Your goal - In the listing below, find the line that contains "red triangle: (301, 208) -> (721, 306), moved" and the line that contains "black arrow: (155, 218)". Quote both and every line between them, exactly, and nothing more.

-- Stored data follows --

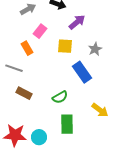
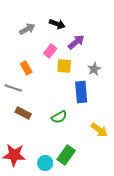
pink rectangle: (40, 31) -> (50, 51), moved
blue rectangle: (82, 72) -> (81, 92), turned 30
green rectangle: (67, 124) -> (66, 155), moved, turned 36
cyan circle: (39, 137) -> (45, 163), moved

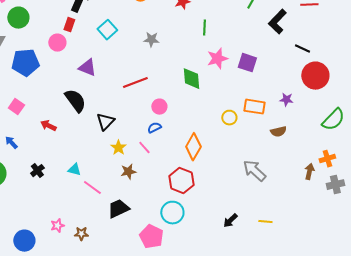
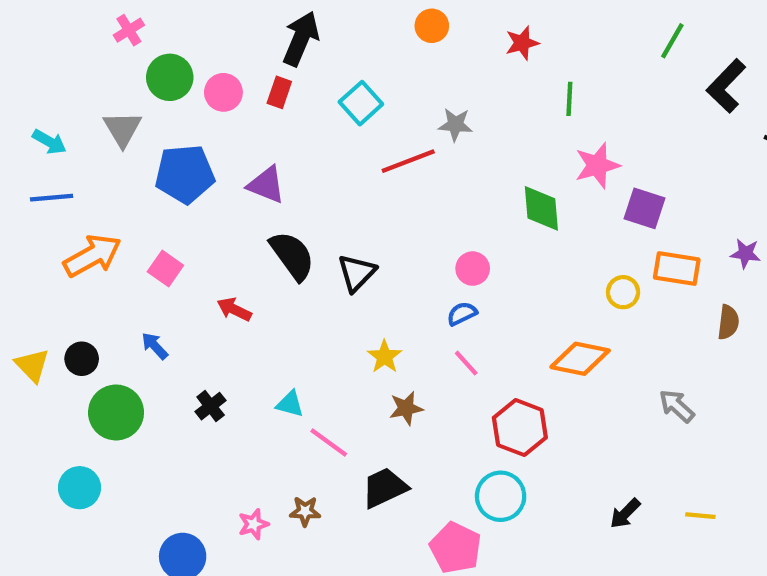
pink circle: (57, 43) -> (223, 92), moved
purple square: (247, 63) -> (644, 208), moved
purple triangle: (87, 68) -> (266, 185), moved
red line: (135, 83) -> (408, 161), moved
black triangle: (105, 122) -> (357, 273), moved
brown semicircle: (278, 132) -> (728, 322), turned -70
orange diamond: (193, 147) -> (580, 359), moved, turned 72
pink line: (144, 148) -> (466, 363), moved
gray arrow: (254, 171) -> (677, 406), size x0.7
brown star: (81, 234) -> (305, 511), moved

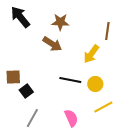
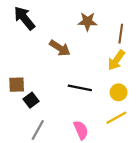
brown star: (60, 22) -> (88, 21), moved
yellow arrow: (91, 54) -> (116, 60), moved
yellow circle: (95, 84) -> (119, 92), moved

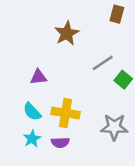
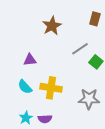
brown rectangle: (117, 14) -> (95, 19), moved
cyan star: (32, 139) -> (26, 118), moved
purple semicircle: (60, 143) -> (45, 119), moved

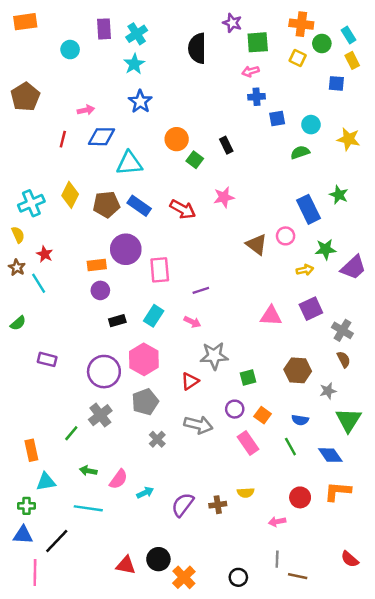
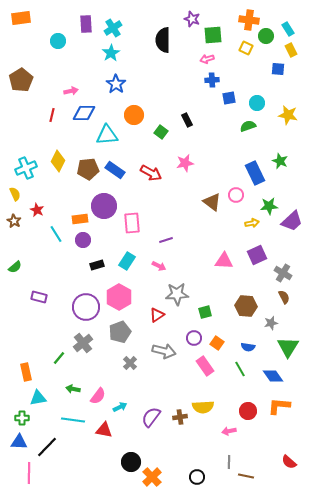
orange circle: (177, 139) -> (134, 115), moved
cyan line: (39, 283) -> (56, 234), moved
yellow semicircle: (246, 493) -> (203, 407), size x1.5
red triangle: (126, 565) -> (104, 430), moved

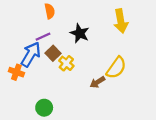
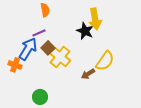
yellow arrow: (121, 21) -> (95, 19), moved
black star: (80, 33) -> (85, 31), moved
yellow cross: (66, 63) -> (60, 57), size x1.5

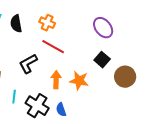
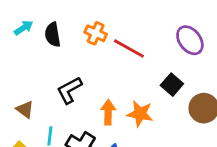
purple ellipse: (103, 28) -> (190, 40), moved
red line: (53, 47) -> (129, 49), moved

-- Stored data concluded --
-- Stored data follows --

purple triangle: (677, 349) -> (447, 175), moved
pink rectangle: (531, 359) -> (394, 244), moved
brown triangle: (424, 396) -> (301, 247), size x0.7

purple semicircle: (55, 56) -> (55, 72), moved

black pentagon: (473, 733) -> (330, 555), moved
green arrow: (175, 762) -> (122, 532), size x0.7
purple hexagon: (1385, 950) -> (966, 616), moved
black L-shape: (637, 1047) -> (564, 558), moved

-- Stored data concluded --
-- Stored data follows --

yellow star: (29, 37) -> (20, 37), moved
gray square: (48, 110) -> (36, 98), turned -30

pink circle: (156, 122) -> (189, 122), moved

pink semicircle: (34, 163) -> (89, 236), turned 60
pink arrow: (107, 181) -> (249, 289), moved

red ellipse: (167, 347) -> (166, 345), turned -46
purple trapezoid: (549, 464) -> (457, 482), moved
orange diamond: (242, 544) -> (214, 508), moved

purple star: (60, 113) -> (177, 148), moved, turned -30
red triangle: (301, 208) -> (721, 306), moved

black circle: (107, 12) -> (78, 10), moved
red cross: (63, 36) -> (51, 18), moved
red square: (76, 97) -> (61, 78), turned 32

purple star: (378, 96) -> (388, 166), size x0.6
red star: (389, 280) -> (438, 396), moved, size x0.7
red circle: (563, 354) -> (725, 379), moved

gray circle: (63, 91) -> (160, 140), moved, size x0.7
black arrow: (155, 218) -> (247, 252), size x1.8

-- Stored data concluded --

Answer -
red triangle: (301, 208) -> (721, 306), moved

black circle: (107, 12) -> (78, 10), moved
red cross: (63, 36) -> (51, 18), moved
red square: (76, 97) -> (61, 78), turned 32

purple star: (378, 96) -> (388, 166), size x0.6
red star: (389, 280) -> (438, 396), moved, size x0.7
red circle: (563, 354) -> (725, 379), moved

gray circle: (63, 91) -> (160, 140), moved, size x0.7
black arrow: (155, 218) -> (247, 252), size x1.8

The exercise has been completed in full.